→ **DATA LINES**
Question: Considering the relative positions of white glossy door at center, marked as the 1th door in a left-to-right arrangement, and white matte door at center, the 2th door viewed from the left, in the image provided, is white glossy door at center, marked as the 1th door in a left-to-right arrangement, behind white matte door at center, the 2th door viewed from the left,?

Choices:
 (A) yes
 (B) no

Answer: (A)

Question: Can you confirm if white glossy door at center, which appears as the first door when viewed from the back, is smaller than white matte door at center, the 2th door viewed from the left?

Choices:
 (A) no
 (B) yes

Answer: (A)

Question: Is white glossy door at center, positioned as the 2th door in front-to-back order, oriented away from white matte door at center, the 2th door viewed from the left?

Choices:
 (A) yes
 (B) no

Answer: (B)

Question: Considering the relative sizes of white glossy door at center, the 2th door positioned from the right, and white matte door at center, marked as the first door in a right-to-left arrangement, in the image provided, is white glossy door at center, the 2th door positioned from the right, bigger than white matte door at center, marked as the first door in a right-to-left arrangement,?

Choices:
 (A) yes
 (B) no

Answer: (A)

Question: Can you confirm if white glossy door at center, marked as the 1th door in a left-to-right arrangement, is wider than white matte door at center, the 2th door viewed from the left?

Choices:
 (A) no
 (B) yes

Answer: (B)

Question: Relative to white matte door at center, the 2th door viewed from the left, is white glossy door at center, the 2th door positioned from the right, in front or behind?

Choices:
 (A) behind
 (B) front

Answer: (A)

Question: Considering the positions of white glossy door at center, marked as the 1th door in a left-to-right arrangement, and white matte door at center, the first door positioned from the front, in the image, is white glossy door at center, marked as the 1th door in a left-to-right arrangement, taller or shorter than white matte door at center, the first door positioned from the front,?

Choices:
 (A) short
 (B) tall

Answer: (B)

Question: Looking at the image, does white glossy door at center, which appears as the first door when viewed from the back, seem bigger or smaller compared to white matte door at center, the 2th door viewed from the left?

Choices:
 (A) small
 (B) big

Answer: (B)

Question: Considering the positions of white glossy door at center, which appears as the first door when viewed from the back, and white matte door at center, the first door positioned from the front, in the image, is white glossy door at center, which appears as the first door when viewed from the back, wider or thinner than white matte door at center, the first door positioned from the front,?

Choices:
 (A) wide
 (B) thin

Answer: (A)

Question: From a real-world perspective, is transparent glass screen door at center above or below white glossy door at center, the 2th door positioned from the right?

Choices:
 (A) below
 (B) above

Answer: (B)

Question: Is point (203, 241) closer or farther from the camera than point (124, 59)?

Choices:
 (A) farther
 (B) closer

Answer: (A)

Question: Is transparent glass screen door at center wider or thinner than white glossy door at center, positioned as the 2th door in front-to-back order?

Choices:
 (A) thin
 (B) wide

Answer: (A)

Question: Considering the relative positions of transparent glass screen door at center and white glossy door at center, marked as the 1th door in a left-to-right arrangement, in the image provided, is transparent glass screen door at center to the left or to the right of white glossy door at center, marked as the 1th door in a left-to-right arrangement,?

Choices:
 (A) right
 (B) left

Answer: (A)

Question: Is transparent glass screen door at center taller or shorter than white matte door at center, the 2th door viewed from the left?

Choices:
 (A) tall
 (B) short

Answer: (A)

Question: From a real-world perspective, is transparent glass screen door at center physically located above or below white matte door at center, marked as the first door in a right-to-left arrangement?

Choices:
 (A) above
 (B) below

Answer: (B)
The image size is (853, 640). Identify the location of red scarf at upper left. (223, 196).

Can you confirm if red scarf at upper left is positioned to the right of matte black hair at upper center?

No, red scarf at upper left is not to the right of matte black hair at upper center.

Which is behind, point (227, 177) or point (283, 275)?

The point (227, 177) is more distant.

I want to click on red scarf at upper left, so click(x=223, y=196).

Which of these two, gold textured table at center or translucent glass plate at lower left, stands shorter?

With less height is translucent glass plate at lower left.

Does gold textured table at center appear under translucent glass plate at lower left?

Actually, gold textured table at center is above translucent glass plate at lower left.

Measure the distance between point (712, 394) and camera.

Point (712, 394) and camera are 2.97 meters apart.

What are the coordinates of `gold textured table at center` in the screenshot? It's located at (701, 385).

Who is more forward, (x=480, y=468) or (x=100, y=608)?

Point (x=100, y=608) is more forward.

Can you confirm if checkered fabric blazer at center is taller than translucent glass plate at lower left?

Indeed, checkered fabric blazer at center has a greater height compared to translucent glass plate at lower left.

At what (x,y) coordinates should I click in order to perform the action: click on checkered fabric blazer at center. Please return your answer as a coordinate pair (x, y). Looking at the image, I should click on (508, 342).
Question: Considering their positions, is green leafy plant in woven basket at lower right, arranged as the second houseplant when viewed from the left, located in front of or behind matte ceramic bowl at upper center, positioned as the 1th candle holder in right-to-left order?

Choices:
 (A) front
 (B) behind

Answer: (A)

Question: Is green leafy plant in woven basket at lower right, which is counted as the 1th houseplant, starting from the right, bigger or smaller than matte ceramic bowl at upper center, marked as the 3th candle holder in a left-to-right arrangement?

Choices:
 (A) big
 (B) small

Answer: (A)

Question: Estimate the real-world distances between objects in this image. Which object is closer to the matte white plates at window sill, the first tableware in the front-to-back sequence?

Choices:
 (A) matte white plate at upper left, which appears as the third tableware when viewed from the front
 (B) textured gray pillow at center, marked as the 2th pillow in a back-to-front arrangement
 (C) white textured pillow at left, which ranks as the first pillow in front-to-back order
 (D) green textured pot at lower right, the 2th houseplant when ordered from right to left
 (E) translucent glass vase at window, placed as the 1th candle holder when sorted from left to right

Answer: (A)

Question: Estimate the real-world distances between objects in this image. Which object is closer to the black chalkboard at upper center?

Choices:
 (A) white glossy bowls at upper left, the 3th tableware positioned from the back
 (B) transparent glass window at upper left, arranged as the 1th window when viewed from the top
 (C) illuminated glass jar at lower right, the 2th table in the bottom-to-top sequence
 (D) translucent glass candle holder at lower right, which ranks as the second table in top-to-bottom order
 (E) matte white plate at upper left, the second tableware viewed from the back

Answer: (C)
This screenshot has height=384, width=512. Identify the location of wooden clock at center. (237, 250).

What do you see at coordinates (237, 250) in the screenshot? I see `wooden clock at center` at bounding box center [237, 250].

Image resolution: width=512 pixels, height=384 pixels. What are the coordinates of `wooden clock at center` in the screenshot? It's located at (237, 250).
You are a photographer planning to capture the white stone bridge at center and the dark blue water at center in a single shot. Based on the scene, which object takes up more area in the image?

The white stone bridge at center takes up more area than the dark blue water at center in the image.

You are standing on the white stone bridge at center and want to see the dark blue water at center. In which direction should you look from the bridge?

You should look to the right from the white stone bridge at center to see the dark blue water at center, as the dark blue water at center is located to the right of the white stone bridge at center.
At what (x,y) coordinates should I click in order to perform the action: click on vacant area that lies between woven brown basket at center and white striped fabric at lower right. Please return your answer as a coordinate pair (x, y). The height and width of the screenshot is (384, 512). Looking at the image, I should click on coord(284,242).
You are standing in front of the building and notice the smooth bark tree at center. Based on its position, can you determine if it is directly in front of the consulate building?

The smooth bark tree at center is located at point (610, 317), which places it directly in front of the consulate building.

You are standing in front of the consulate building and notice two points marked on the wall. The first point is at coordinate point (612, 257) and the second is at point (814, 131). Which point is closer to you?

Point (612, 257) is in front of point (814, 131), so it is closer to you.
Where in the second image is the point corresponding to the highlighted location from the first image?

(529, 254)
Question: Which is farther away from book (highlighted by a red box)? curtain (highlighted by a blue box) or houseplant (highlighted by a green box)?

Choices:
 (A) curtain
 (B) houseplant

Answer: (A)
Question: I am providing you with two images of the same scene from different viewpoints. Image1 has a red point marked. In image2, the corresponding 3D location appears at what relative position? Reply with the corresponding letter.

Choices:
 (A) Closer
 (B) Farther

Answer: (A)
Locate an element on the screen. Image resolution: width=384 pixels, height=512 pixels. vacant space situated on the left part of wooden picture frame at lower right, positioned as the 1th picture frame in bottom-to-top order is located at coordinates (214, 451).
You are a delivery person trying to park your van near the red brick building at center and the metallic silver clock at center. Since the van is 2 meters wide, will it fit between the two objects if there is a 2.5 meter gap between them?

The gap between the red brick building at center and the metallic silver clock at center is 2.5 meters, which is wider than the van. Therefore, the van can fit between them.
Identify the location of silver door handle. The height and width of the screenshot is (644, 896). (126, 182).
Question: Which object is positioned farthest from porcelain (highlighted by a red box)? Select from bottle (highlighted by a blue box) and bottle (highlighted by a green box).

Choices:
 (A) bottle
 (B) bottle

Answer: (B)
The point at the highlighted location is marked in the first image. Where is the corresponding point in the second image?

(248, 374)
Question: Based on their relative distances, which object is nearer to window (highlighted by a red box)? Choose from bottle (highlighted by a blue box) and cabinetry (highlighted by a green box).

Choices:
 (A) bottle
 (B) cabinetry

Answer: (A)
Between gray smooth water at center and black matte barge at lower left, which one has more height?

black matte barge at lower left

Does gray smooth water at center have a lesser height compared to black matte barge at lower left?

→ **WHAT YOU NEED TO DO**
Copy out verbatim the portion of the material that opens with the line containing "Which of these" and closes with the line containing "Does gold textured", including both of those lines.

→ **RESPONSE TO THIS TASK**
Which of these two, gold textured table at center or translucent glass plate at lower left, stands shorter?

With less height is translucent glass plate at lower left.

Does gold textured table at center appear under translucent glass plate at lower left?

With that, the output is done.